*** Block opens ***

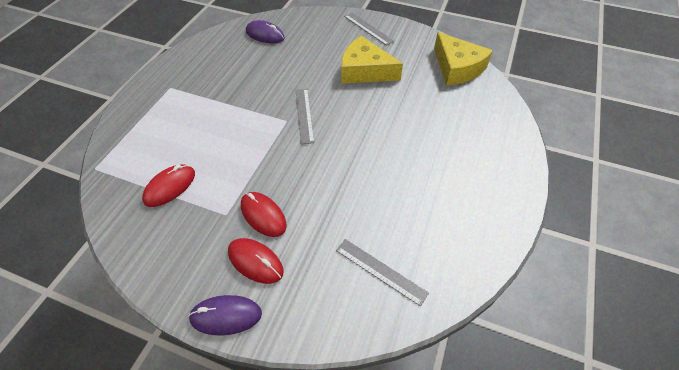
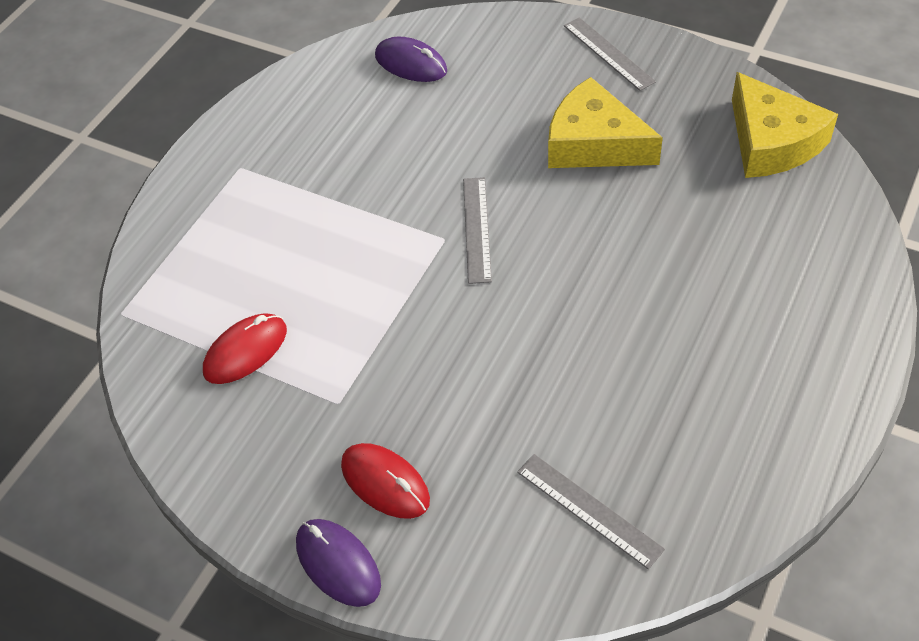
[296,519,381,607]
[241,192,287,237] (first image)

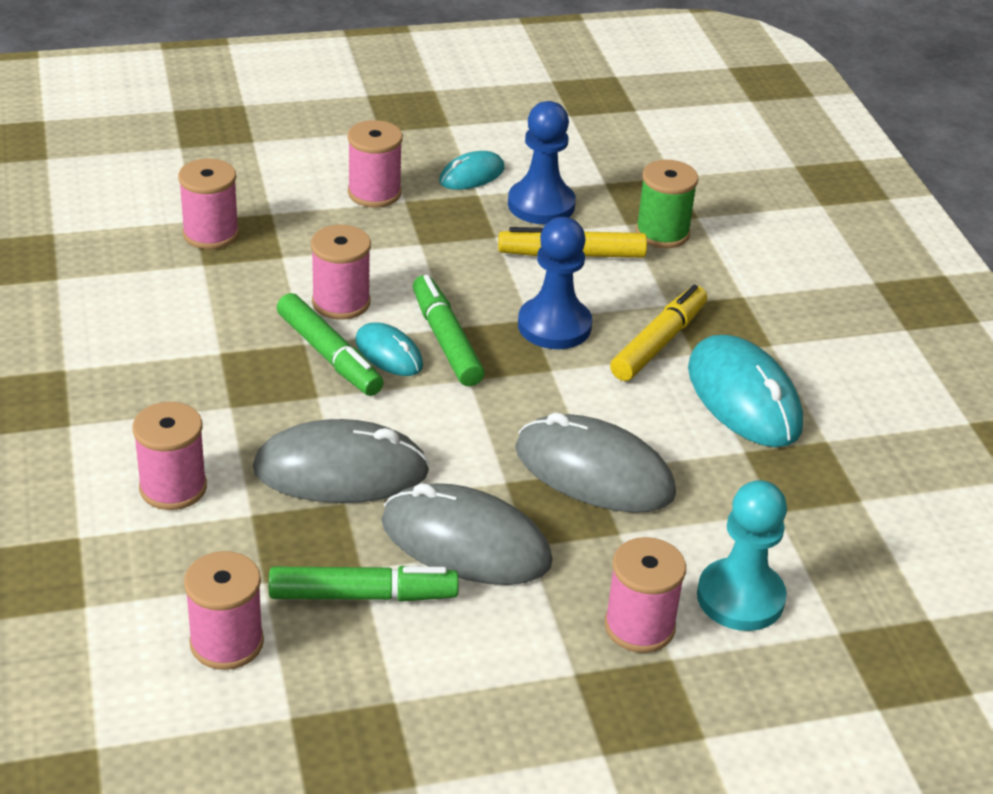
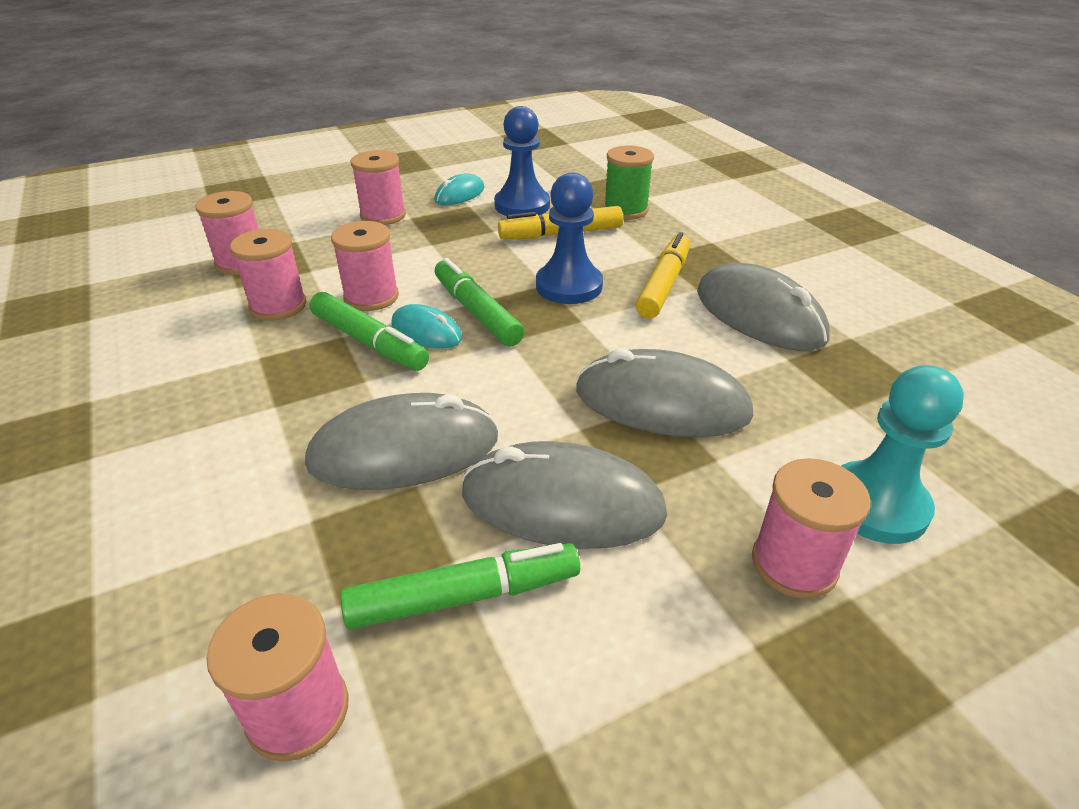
[230,229,307,321]
[697,263,830,351]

*** Block closes ***

▶ _Exercise brief_
Copy only the lines running from the one that holds "[241,192,287,237] (first image)" through the last line of the data, and include both of those lines. Do not copy any pictures.

▶ _Answer space_
[241,192,287,237] (first image)

[230,229,307,321]
[697,263,830,351]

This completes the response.